[Opening Data for this task section]

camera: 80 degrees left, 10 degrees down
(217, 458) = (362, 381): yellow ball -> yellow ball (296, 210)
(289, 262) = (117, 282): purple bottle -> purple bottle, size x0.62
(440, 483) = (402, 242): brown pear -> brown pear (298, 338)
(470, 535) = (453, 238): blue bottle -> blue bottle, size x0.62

[Closing Data for this task section]

What the task requires:
Copy out all the lines of the records that include "size".

Response to this exercise:
(289, 262) = (117, 282): purple bottle -> purple bottle, size x0.62
(470, 535) = (453, 238): blue bottle -> blue bottle, size x0.62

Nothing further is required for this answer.